**The task:**
From start to end, write out the following data exactly, apart from its images.

**Provided material:**
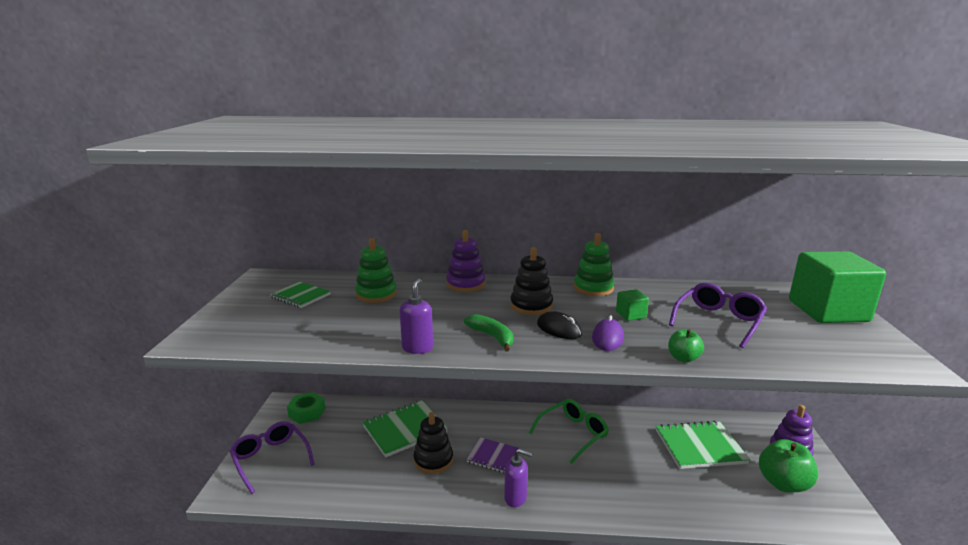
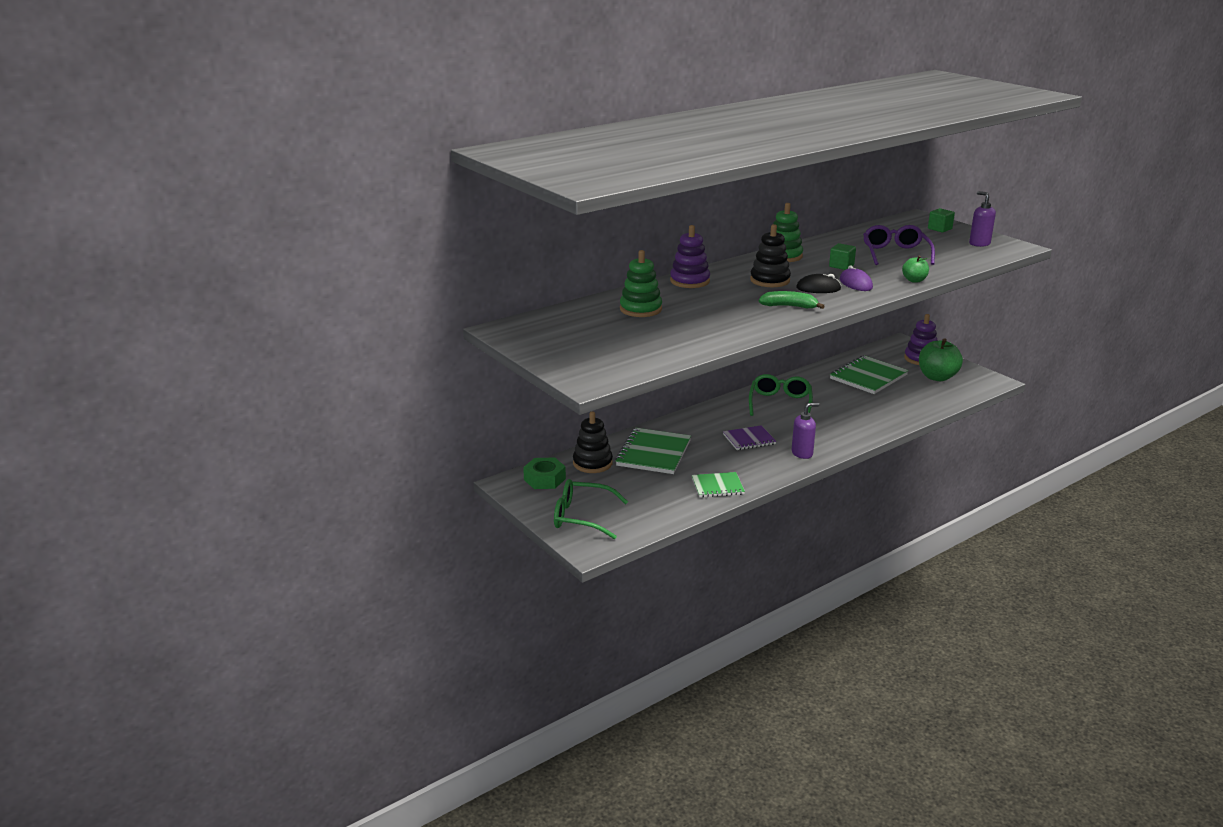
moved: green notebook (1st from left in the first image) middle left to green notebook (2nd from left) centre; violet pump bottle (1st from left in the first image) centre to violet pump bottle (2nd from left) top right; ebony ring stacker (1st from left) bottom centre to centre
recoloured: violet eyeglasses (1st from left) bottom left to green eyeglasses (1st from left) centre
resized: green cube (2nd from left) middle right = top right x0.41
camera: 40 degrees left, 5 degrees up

**Response below:**
moved: green notebook (1st from left in the first image) middle left to green notebook (2nd from left) centre; violet pump bottle (1st from left in the first image) centre to violet pump bottle (2nd from left) top right; ebony ring stacker (1st from left) bottom centre to centre
recoloured: violet eyeglasses (1st from left) bottom left to green eyeglasses (1st from left) centre
resized: green cube (2nd from left) middle right = top right x0.41
camera: 40 degrees left, 5 degrees up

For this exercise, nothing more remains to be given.